## [To be done]
List each line in the items below that contains the string "kern".

## [Data supplied]
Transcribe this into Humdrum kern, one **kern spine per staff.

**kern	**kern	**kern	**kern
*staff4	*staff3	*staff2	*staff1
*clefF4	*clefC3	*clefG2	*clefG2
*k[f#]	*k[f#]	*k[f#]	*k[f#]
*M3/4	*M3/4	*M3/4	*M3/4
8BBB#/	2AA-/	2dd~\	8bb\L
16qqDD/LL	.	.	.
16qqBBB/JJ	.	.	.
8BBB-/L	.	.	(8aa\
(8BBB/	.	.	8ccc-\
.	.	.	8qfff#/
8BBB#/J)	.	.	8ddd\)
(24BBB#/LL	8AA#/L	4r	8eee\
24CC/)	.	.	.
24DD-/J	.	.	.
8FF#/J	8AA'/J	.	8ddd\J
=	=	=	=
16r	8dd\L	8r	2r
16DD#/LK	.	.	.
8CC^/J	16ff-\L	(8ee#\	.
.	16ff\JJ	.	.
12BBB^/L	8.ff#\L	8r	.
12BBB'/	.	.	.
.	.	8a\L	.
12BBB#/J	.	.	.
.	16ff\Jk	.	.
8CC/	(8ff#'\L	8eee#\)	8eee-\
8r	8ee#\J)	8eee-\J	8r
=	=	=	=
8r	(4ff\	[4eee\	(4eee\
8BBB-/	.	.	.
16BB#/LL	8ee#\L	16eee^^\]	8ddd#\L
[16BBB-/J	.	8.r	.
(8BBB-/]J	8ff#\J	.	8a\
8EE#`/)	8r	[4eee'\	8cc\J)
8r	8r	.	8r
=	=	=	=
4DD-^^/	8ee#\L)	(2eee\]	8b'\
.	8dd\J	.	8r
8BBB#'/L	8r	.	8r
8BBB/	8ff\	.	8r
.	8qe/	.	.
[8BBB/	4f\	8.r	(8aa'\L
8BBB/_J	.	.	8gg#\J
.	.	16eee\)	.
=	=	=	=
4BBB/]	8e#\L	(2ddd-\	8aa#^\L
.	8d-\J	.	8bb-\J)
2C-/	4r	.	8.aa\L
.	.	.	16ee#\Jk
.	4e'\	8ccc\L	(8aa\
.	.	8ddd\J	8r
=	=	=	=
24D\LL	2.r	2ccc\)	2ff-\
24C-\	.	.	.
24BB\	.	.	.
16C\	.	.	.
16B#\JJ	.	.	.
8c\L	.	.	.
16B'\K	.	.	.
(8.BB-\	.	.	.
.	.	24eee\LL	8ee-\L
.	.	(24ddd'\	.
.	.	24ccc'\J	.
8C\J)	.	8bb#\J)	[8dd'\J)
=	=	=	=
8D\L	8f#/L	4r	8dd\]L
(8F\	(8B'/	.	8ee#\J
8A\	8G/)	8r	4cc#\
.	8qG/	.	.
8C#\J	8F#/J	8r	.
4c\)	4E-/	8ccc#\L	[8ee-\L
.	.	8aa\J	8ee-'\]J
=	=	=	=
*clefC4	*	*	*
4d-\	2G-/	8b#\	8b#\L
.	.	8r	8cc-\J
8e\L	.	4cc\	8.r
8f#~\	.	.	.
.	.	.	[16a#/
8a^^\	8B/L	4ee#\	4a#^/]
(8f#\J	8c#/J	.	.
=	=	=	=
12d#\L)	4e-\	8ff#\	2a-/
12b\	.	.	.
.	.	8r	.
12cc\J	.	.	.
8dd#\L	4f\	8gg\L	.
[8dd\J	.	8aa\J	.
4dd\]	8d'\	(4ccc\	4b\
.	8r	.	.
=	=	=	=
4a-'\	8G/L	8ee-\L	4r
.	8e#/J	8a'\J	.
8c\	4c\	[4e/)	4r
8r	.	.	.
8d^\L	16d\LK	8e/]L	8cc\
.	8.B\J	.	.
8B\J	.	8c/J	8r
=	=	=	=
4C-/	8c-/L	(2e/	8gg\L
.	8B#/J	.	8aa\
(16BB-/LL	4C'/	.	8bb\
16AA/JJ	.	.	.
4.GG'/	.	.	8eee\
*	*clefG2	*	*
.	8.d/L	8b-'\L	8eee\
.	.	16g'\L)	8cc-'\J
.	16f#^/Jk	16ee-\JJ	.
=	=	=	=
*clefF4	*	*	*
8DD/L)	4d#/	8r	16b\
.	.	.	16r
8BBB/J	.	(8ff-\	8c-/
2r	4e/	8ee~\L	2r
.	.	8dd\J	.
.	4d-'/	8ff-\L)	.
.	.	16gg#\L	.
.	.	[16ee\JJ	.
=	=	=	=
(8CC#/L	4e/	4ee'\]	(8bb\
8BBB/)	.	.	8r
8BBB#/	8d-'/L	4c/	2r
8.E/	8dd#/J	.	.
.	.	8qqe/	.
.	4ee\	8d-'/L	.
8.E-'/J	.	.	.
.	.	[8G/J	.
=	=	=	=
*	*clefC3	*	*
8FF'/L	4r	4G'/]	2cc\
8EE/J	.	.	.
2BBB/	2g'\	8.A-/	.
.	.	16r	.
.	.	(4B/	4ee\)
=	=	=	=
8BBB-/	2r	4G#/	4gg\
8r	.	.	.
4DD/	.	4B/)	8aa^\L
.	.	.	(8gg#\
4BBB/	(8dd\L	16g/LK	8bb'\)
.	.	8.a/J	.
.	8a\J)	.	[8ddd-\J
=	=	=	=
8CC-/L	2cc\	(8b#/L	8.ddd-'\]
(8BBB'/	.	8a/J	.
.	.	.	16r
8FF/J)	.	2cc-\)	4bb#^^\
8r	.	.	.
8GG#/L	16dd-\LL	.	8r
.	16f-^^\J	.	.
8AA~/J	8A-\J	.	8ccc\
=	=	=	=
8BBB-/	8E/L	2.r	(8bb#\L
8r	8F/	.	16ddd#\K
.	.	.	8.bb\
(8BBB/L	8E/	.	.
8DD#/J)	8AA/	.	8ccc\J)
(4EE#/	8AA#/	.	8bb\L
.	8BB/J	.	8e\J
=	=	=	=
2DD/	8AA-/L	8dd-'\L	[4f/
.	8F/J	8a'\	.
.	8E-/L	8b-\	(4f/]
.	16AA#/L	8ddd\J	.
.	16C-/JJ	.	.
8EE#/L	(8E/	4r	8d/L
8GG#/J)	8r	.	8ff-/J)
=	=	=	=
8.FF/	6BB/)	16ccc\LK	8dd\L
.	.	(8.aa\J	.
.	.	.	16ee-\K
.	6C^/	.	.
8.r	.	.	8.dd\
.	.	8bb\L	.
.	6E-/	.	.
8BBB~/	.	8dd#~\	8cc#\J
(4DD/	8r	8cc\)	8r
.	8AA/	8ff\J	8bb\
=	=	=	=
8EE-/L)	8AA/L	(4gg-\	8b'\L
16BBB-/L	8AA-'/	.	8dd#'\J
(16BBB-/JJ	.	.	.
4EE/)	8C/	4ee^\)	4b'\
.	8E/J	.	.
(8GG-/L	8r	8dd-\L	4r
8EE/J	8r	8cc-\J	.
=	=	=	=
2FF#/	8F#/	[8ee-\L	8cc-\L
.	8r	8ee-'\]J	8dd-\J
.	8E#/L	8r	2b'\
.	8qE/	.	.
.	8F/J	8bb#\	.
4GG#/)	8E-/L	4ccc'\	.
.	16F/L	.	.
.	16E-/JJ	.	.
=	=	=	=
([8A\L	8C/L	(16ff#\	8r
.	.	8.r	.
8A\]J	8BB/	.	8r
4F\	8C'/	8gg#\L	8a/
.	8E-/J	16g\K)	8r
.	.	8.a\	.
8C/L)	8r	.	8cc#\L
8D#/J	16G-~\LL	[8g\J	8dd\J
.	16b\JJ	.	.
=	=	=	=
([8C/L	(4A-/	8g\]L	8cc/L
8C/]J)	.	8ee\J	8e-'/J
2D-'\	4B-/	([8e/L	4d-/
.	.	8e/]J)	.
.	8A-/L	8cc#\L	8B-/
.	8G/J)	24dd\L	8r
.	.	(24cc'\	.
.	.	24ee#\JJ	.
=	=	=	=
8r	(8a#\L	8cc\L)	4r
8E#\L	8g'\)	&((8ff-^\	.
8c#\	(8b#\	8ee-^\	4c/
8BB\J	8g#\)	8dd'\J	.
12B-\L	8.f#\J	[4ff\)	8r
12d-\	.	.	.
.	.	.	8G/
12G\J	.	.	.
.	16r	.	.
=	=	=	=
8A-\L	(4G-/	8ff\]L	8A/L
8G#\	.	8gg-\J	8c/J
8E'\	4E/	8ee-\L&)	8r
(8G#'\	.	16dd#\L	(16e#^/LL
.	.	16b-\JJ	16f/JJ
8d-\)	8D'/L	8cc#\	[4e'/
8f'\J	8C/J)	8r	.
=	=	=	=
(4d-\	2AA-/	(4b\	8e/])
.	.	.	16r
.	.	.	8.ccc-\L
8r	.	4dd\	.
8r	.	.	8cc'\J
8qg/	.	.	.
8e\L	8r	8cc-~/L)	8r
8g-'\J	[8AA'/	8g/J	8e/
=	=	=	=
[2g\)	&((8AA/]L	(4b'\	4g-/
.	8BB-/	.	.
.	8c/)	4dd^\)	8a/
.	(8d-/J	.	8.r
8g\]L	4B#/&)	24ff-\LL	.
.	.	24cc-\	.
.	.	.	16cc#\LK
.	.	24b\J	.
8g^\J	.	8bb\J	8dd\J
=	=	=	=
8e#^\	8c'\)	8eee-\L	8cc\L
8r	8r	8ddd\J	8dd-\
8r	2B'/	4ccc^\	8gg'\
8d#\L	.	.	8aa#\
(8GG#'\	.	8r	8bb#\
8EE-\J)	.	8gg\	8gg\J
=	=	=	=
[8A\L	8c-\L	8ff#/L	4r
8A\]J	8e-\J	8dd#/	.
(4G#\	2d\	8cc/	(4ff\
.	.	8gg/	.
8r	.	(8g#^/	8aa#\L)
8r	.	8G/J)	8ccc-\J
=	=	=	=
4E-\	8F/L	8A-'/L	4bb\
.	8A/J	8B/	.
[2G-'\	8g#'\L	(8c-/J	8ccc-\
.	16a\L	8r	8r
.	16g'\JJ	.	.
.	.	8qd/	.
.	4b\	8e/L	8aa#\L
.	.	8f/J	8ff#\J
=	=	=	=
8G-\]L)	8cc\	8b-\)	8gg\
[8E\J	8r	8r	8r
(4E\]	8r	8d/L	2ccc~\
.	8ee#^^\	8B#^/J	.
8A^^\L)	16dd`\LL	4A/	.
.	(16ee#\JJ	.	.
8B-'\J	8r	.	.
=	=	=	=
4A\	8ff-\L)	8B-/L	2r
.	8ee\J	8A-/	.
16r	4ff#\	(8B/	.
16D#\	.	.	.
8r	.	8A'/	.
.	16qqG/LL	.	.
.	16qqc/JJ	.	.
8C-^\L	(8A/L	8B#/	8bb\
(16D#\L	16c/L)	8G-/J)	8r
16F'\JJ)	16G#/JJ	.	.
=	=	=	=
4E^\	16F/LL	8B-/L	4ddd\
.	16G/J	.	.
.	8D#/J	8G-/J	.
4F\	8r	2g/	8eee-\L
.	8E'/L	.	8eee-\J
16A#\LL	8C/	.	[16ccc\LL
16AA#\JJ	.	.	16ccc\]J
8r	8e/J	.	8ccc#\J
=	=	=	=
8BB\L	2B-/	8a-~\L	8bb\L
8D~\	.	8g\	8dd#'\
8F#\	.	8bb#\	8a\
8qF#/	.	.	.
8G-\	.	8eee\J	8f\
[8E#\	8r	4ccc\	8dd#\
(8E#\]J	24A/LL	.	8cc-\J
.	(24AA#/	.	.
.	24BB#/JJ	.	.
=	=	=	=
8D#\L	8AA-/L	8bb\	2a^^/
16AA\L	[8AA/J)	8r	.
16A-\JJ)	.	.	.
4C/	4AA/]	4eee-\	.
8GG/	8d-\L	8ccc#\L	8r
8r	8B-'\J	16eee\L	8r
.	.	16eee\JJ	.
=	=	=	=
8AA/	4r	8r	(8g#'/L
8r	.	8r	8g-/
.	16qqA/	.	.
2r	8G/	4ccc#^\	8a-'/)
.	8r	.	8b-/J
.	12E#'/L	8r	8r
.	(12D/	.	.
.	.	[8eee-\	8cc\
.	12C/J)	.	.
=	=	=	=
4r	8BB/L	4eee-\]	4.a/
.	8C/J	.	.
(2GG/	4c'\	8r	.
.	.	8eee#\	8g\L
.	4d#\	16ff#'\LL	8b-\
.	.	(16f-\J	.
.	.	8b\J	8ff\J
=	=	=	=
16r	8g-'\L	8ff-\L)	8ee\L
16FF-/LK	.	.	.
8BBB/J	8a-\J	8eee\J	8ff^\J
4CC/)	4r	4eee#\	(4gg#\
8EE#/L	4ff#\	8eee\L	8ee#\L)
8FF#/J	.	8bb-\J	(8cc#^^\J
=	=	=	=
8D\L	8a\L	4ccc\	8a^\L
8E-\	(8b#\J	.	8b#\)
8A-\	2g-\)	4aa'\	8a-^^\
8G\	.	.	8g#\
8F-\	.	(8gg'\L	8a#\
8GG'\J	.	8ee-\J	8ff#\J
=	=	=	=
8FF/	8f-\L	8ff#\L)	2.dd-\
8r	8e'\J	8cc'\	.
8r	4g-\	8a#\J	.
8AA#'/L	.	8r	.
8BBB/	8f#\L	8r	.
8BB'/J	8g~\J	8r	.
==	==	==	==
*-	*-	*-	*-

## [Full response]
Transcribe this into Humdrum kern, one **kern spine per staff.
**kern	**kern	**kern	**kern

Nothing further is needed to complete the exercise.